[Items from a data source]
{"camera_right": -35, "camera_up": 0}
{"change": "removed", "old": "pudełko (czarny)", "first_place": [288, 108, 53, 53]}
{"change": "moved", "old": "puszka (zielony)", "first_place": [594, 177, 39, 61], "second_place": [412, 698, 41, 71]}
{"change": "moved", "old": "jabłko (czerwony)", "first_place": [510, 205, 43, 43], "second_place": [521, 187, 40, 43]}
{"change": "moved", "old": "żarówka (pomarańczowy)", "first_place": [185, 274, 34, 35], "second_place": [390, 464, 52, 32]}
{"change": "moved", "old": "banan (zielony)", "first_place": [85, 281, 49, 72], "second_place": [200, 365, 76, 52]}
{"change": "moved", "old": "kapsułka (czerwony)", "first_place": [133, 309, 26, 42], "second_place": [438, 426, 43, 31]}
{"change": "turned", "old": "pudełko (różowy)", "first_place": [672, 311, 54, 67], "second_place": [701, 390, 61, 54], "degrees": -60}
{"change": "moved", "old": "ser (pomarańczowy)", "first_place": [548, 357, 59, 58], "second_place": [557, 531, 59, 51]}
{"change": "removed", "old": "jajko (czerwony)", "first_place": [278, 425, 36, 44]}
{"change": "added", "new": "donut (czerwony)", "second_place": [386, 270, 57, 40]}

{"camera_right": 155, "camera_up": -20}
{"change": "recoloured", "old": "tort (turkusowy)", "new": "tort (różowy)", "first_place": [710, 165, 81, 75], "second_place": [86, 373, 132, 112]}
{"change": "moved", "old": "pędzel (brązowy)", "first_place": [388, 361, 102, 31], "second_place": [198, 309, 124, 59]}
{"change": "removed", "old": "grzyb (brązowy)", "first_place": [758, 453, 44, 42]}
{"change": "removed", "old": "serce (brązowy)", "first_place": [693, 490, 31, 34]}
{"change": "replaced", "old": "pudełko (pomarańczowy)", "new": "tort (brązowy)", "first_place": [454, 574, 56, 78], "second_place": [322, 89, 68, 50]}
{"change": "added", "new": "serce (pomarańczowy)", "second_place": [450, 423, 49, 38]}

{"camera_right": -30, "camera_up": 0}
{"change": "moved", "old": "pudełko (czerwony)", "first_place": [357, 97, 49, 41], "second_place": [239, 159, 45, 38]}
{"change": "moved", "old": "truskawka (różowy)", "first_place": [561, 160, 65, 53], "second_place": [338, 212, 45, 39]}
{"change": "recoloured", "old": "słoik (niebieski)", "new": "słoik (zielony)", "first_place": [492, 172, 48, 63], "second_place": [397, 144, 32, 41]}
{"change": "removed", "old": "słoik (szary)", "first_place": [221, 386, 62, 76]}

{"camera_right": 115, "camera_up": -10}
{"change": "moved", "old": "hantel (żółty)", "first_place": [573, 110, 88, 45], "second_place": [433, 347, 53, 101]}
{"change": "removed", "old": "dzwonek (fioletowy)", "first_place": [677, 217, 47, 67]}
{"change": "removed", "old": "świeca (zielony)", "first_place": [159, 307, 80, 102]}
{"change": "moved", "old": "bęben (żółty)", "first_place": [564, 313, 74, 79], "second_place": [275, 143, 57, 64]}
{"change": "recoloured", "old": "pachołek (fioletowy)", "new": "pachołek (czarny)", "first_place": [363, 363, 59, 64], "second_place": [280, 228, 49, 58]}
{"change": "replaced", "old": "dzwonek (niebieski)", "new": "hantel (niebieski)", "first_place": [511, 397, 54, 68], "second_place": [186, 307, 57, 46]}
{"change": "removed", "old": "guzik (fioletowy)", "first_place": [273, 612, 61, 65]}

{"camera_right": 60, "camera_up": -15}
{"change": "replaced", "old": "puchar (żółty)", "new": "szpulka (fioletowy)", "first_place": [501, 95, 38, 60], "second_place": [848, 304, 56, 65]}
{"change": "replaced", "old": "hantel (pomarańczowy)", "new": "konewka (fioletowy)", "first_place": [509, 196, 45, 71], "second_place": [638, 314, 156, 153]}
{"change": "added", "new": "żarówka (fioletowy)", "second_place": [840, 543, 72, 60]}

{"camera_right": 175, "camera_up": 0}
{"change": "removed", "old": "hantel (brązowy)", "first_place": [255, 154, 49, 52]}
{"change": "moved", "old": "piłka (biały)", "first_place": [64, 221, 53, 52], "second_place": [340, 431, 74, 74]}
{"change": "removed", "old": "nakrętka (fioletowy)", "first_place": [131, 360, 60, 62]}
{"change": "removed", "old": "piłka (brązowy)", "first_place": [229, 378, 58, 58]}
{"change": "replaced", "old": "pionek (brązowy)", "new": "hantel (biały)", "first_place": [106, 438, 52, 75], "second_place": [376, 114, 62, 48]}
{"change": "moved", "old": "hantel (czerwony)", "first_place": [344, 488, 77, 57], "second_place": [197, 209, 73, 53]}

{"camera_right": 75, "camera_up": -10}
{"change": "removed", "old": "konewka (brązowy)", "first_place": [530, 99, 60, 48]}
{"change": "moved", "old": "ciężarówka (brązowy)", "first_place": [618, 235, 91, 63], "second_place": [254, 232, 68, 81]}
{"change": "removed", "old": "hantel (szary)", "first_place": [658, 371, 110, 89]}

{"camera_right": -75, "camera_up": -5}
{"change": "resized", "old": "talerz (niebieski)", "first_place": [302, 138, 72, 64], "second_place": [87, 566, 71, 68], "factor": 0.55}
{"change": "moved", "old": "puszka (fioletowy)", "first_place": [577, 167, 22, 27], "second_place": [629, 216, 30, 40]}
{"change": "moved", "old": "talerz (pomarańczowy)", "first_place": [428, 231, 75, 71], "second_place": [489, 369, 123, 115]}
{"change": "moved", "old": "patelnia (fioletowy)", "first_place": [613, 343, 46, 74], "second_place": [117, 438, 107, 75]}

● **WHAT YOU ARE ASKED TO DO**:
Put down each entry again, unchanged and complete.

● **RESULT FOR THIS EXERCISE**:
{"camera_right": -35, "camera_up": 0}
{"change": "removed", "old": "pudełko (czarny)", "first_place": [288, 108, 53, 53]}
{"change": "moved", "old": "puszka (zielony)", "first_place": [594, 177, 39, 61], "second_place": [412, 698, 41, 71]}
{"change": "moved", "old": "jabłko (czerwony)", "first_place": [510, 205, 43, 43], "second_place": [521, 187, 40, 43]}
{"change": "moved", "old": "żarówka (pomarańczowy)", "first_place": [185, 274, 34, 35], "second_place": [390, 464, 52, 32]}
{"change": "moved", "old": "banan (zielony)", "first_place": [85, 281, 49, 72], "second_place": [200, 365, 76, 52]}
{"change": "moved", "old": "kapsułka (czerwony)", "first_place": [133, 309, 26, 42], "second_place": [438, 426, 43, 31]}
{"change": "turned", "old": "pudełko (różowy)", "first_place": [672, 311, 54, 67], "second_place": [701, 390, 61, 54], "degrees": -60}
{"change": "moved", "old": "ser (pomarańczowy)", "first_place": [548, 357, 59, 58], "second_place": [557, 531, 59, 51]}
{"change": "removed", "old": "jajko (czerwony)", "first_place": [278, 425, 36, 44]}
{"change": "added", "new": "donut (czerwony)", "second_place": [386, 270, 57, 40]}

{"camera_right": 155, "camera_up": -20}
{"change": "recoloured", "old": "tort (turkusowy)", "new": "tort (różowy)", "first_place": [710, 165, 81, 75], "second_place": [86, 373, 132, 112]}
{"change": "moved", "old": "pędzel (brązowy)", "first_place": [388, 361, 102, 31], "second_place": [198, 309, 124, 59]}
{"change": "removed", "old": "grzyb (brązowy)", "first_place": [758, 453, 44, 42]}
{"change": "removed", "old": "serce (brązowy)", "first_place": [693, 490, 31, 34]}
{"change": "replaced", "old": "pudełko (pomarańczowy)", "new": "tort (brązowy)", "first_place": [454, 574, 56, 78], "second_place": [322, 89, 68, 50]}
{"change": "added", "new": "serce (pomarańczowy)", "second_place": [450, 423, 49, 38]}

{"camera_right": -30, "camera_up": 0}
{"change": "moved", "old": "pudełko (czerwony)", "first_place": [357, 97, 49, 41], "second_place": [239, 159, 45, 38]}
{"change": "moved", "old": "truskawka (różowy)", "first_place": [561, 160, 65, 53], "second_place": [338, 212, 45, 39]}
{"change": "recoloured", "old": "słoik (niebieski)", "new": "słoik (zielony)", "first_place": [492, 172, 48, 63], "second_place": [397, 144, 32, 41]}
{"change": "removed", "old": "słoik (szary)", "first_place": [221, 386, 62, 76]}

{"camera_right": 115, "camera_up": -10}
{"change": "moved", "old": "hantel (żółty)", "first_place": [573, 110, 88, 45], "second_place": [433, 347, 53, 101]}
{"change": "removed", "old": "dzwonek (fioletowy)", "first_place": [677, 217, 47, 67]}
{"change": "removed", "old": "świeca (zielony)", "first_place": [159, 307, 80, 102]}
{"change": "moved", "old": "bęben (żółty)", "first_place": [564, 313, 74, 79], "second_place": [275, 143, 57, 64]}
{"change": "recoloured", "old": "pachołek (fioletowy)", "new": "pachołek (czarny)", "first_place": [363, 363, 59, 64], "second_place": [280, 228, 49, 58]}
{"change": "replaced", "old": "dzwonek (niebieski)", "new": "hantel (niebieski)", "first_place": [511, 397, 54, 68], "second_place": [186, 307, 57, 46]}
{"change": "removed", "old": "guzik (fioletowy)", "first_place": [273, 612, 61, 65]}

{"camera_right": 60, "camera_up": -15}
{"change": "replaced", "old": "puchar (żółty)", "new": "szpulka (fioletowy)", "first_place": [501, 95, 38, 60], "second_place": [848, 304, 56, 65]}
{"change": "replaced", "old": "hantel (pomarańczowy)", "new": "konewka (fioletowy)", "first_place": [509, 196, 45, 71], "second_place": [638, 314, 156, 153]}
{"change": "added", "new": "żarówka (fioletowy)", "second_place": [840, 543, 72, 60]}

{"camera_right": 175, "camera_up": 0}
{"change": "removed", "old": "hantel (brązowy)", "first_place": [255, 154, 49, 52]}
{"change": "moved", "old": "piłka (biały)", "first_place": [64, 221, 53, 52], "second_place": [340, 431, 74, 74]}
{"change": "removed", "old": "nakrętka (fioletowy)", "first_place": [131, 360, 60, 62]}
{"change": "removed", "old": "piłka (brązowy)", "first_place": [229, 378, 58, 58]}
{"change": "replaced", "old": "pionek (brązowy)", "new": "hantel (biały)", "first_place": [106, 438, 52, 75], "second_place": [376, 114, 62, 48]}
{"change": "moved", "old": "hantel (czerwony)", "first_place": [344, 488, 77, 57], "second_place": [197, 209, 73, 53]}

{"camera_right": 75, "camera_up": -10}
{"change": "removed", "old": "konewka (brązowy)", "first_place": [530, 99, 60, 48]}
{"change": "moved", "old": "ciężarówka (brązowy)", "first_place": [618, 235, 91, 63], "second_place": [254, 232, 68, 81]}
{"change": "removed", "old": "hantel (szary)", "first_place": [658, 371, 110, 89]}

{"camera_right": -75, "camera_up": -5}
{"change": "resized", "old": "talerz (niebieski)", "first_place": [302, 138, 72, 64], "second_place": [87, 566, 71, 68], "factor": 0.55}
{"change": "moved", "old": "puszka (fioletowy)", "first_place": [577, 167, 22, 27], "second_place": [629, 216, 30, 40]}
{"change": "moved", "old": "talerz (pomarańczowy)", "first_place": [428, 231, 75, 71], "second_place": [489, 369, 123, 115]}
{"change": "moved", "old": "patelnia (fioletowy)", "first_place": [613, 343, 46, 74], "second_place": [117, 438, 107, 75]}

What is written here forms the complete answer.